* Required work *
Scan the data below and copy each line where "purple" occurs.

* The records *
━━━━
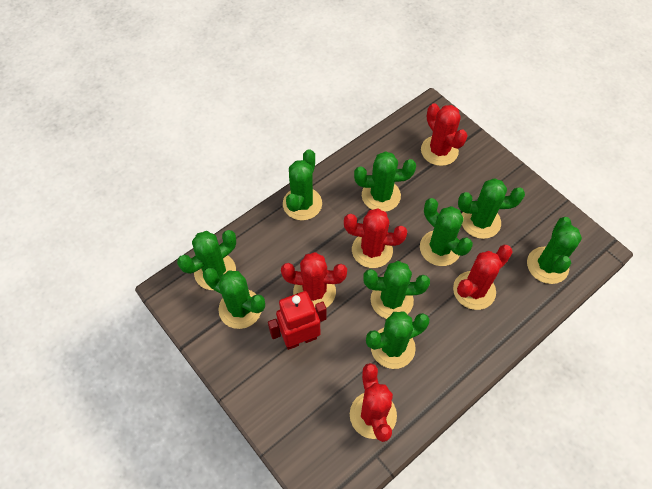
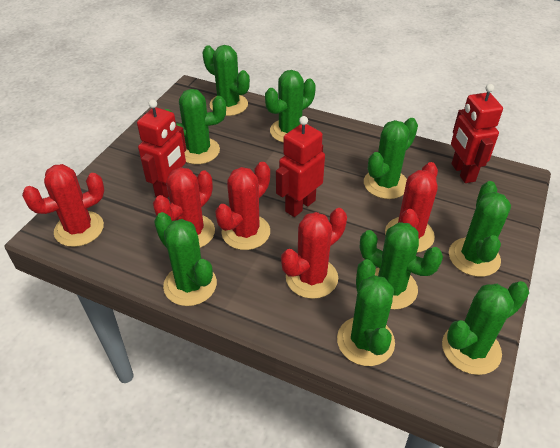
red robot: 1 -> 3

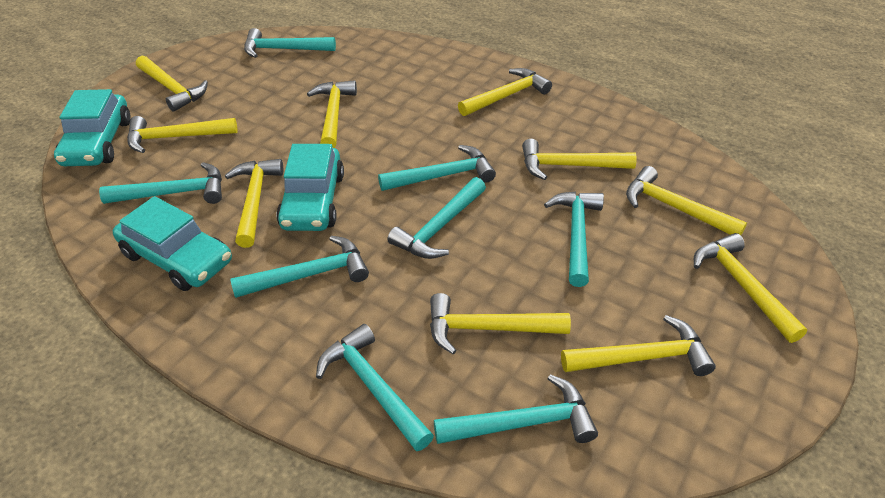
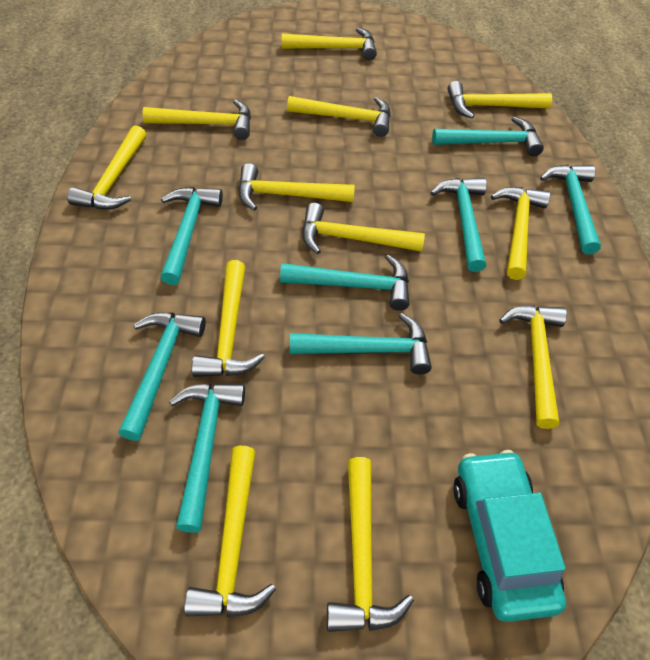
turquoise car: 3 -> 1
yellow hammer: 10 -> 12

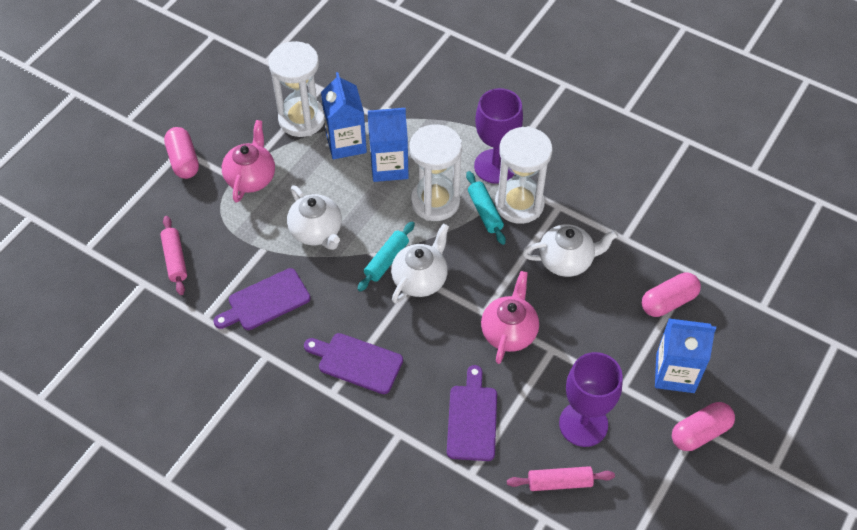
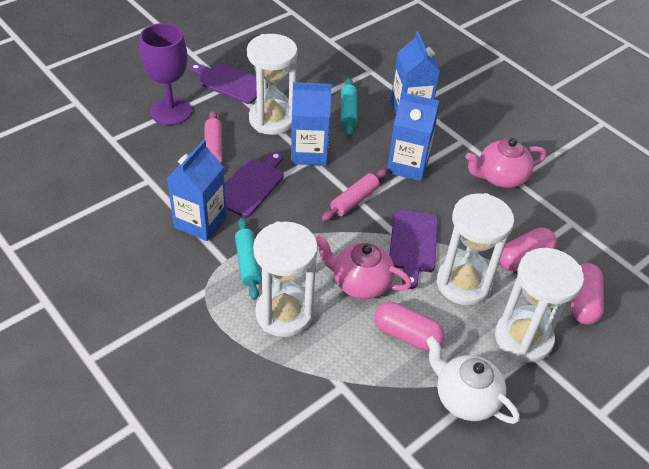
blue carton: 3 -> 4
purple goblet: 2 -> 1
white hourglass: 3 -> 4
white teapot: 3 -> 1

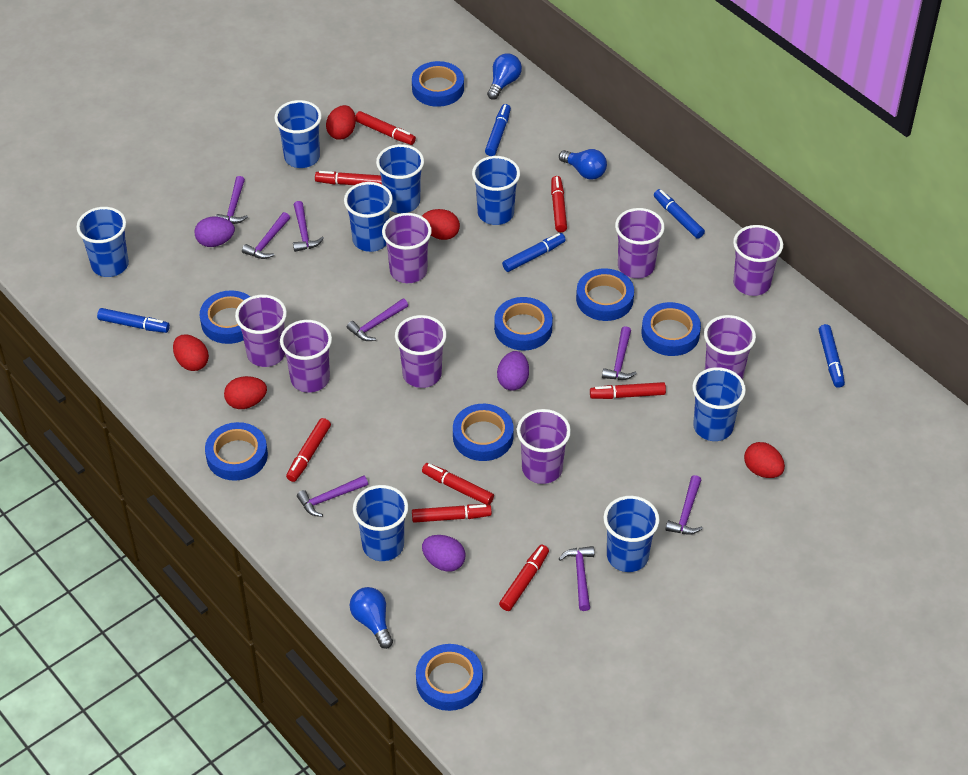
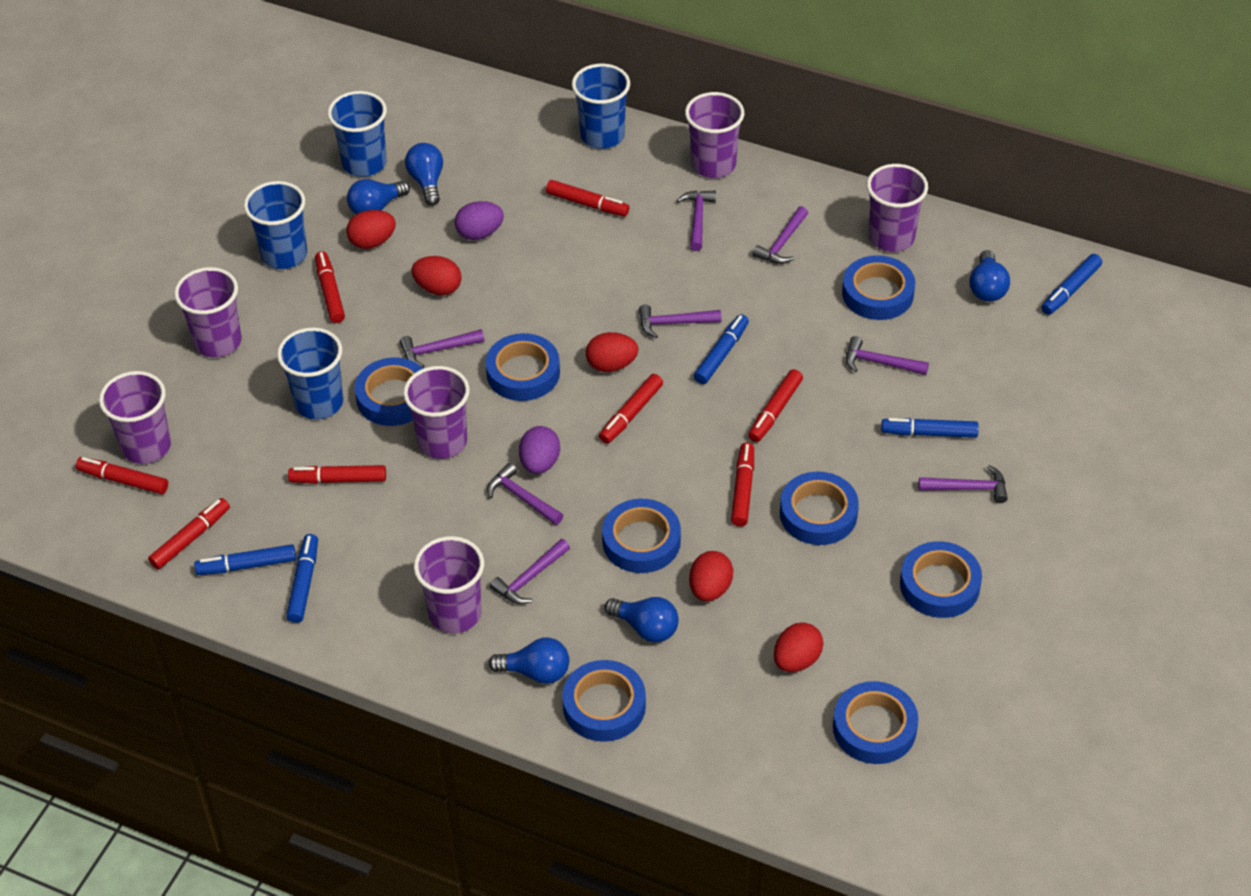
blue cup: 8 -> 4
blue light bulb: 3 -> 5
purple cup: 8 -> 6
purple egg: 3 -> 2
━━━━
* Task output *
purple goblet: 2 -> 1
purple cup: 8 -> 6
purple egg: 3 -> 2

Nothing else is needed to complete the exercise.